- Task details: Lines of the listing below that contain the string "cone" are to be returned.

- Provided data:
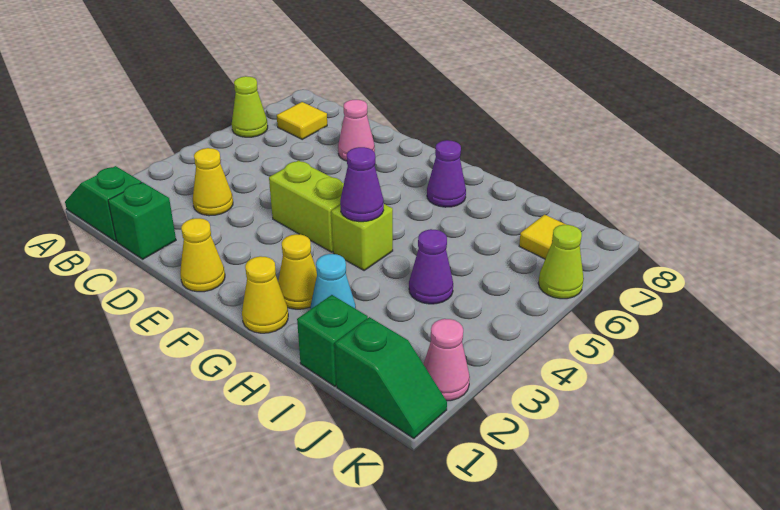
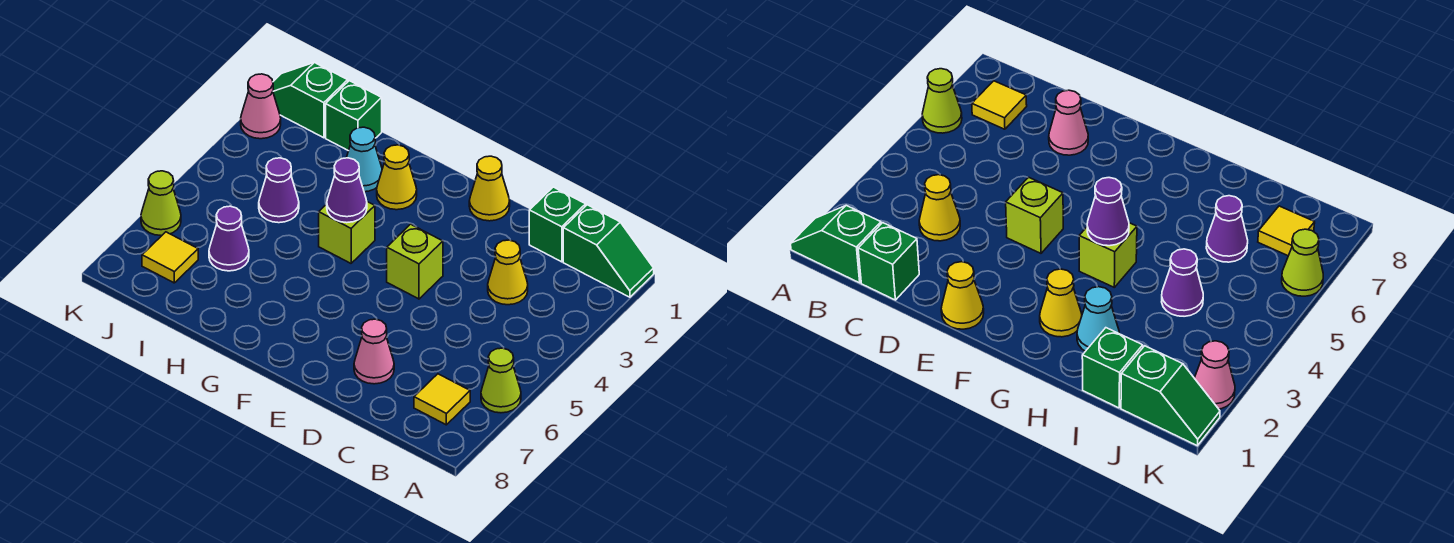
lime brick E4:F4 level 1 -> lime brick E4 level 1
yellow cone G1 level 1 -> none
purple cone G7 level 1 -> purple cone I6 level 1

- Answer box:
yellow cone G1 level 1 -> none
purple cone G7 level 1 -> purple cone I6 level 1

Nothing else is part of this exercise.